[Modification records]
+++

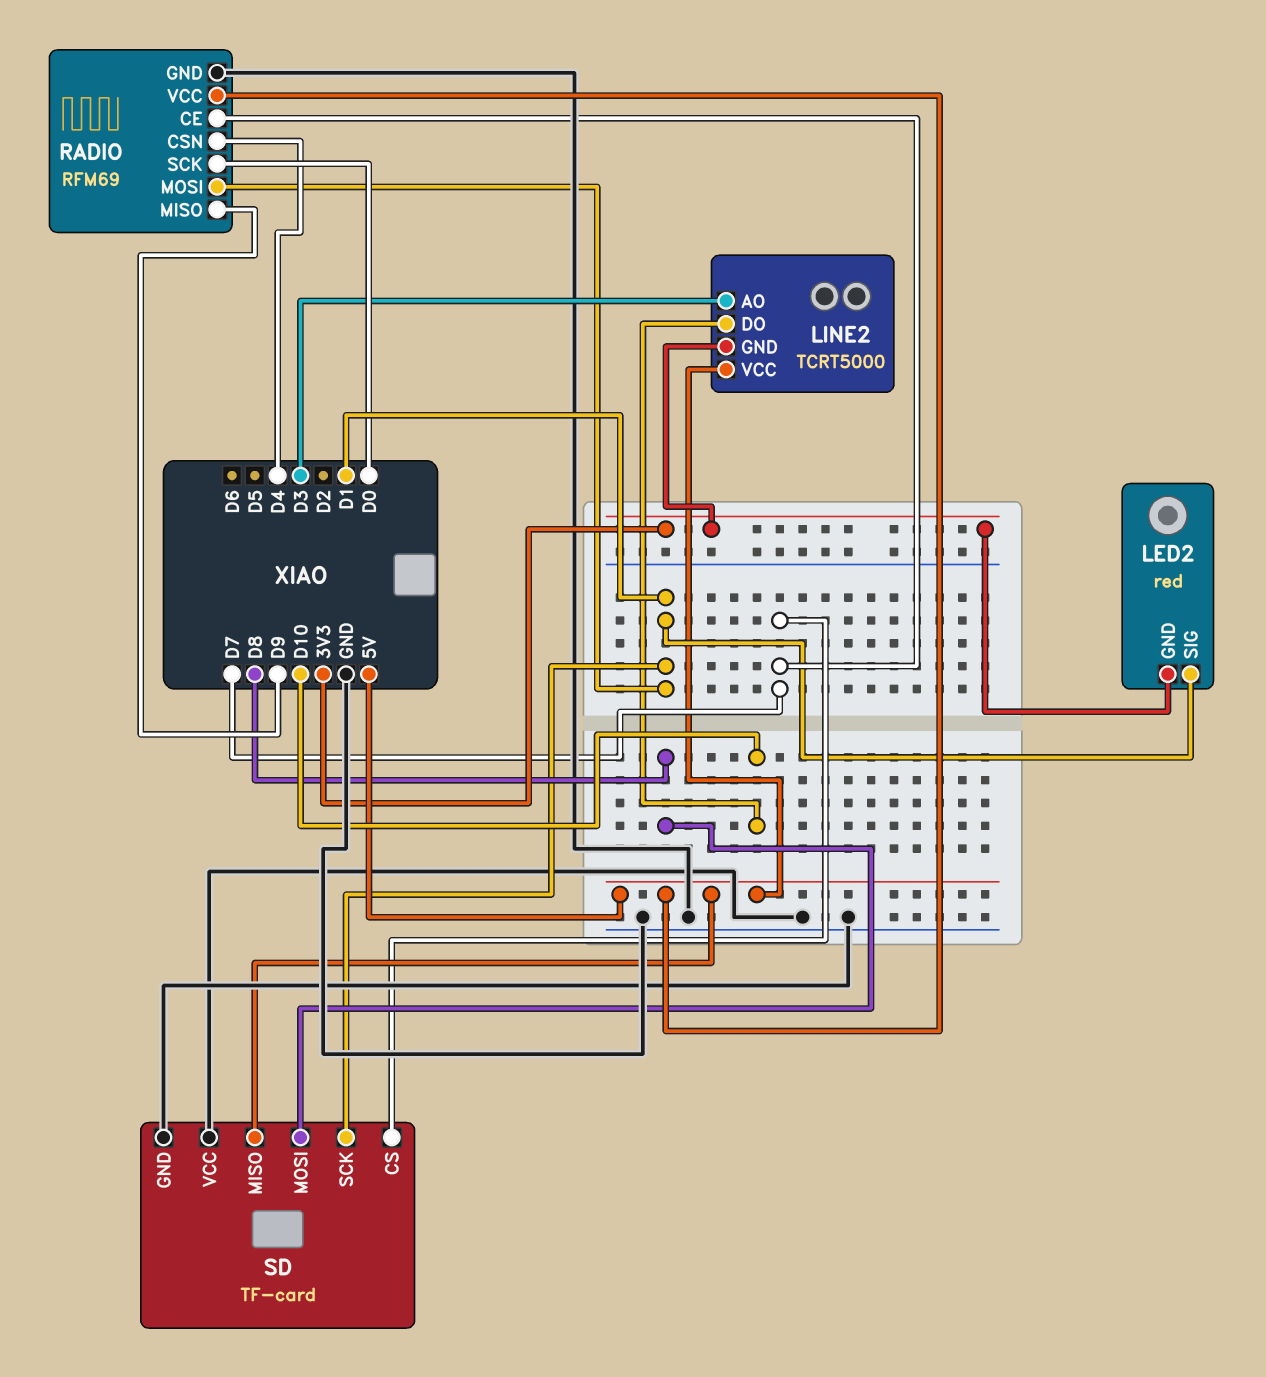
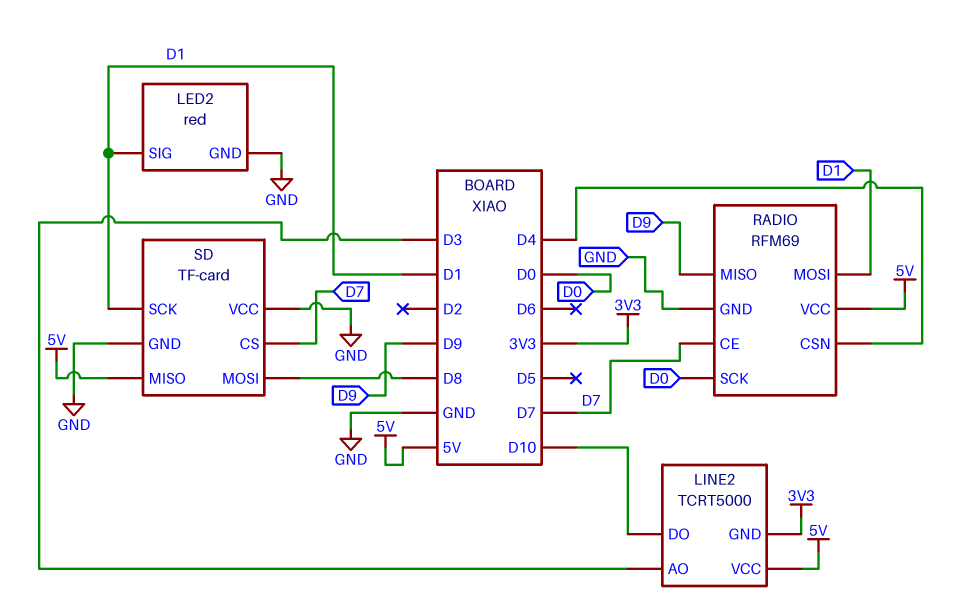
LED2 pin GND: 3V3 -> GND

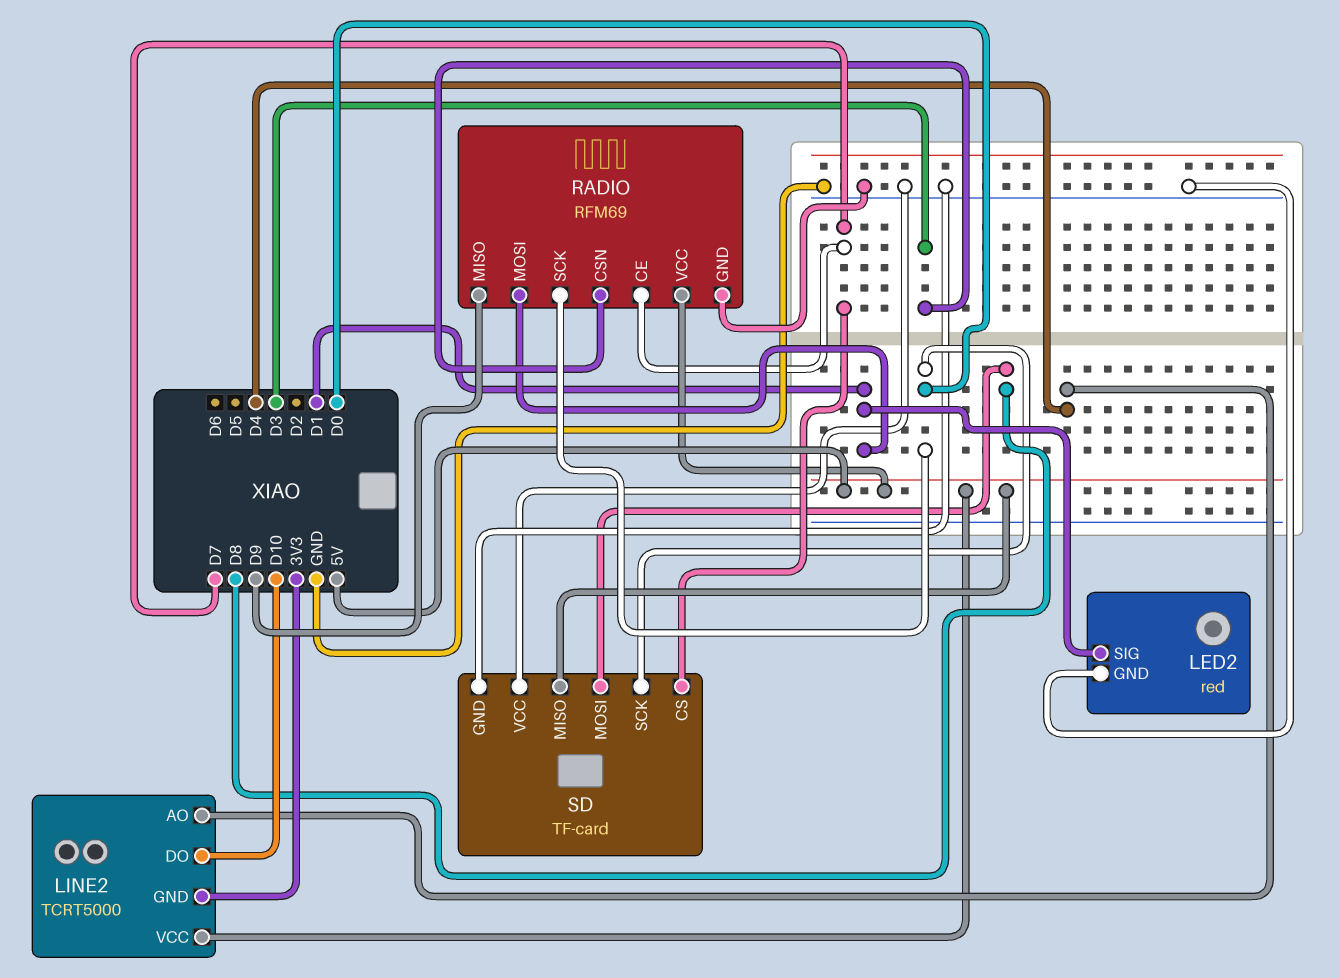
LINE2 pin AO: D3 -> D4
RADIO pin CSN: D4 -> D3
SD pin SCK: D1 -> D0

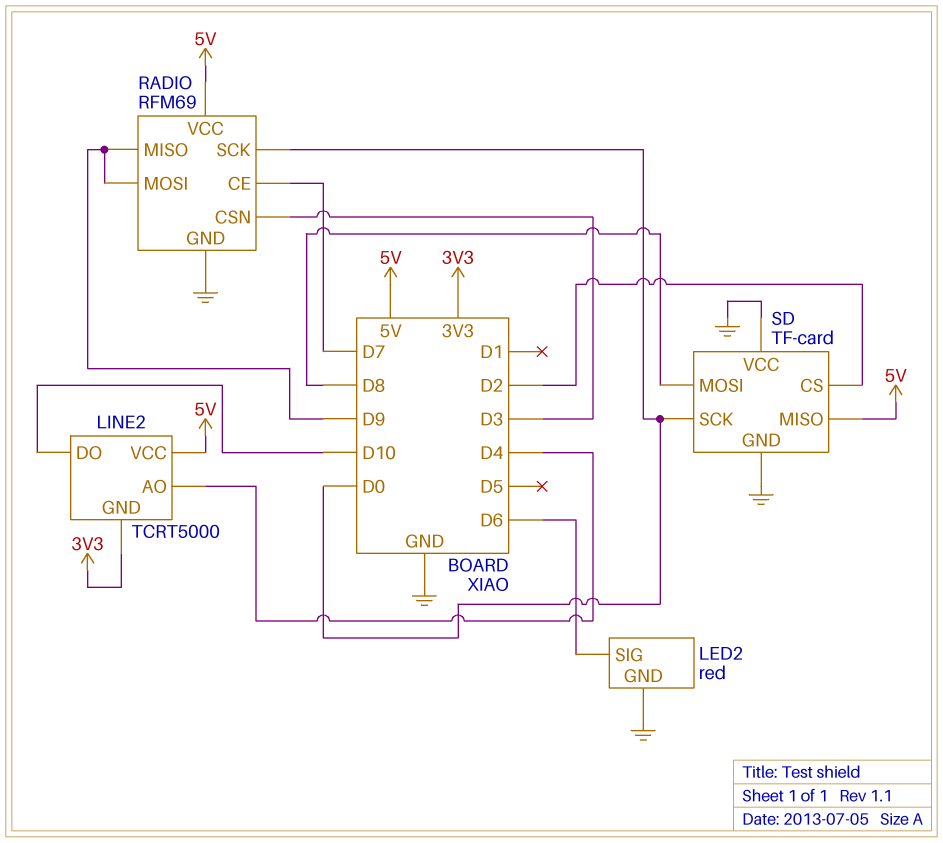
LED2 pin SIG: D1 -> D6
RADIO pin MOSI: D1 -> D9
SD pin CS: D7 -> D2

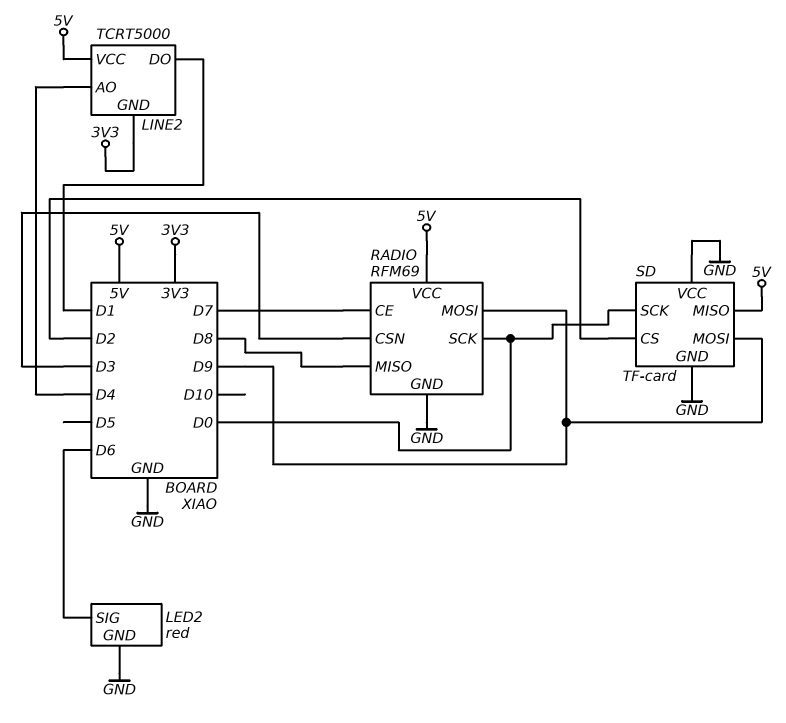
LINE2 pin DO: D10 -> D1
RADIO pin MISO: D9 -> D8
SD pin MOSI: D8 -> D9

+++

#### Instructions to follow:
Restate the data above word for word, omitting every picture.

#### Response to this exercise:
LED2 pin GND: 3V3 -> GND

LINE2 pin AO: D3 -> D4
RADIO pin CSN: D4 -> D3
SD pin SCK: D1 -> D0

LED2 pin SIG: D1 -> D6
RADIO pin MOSI: D1 -> D9
SD pin CS: D7 -> D2

LINE2 pin DO: D10 -> D1
RADIO pin MISO: D9 -> D8
SD pin MOSI: D8 -> D9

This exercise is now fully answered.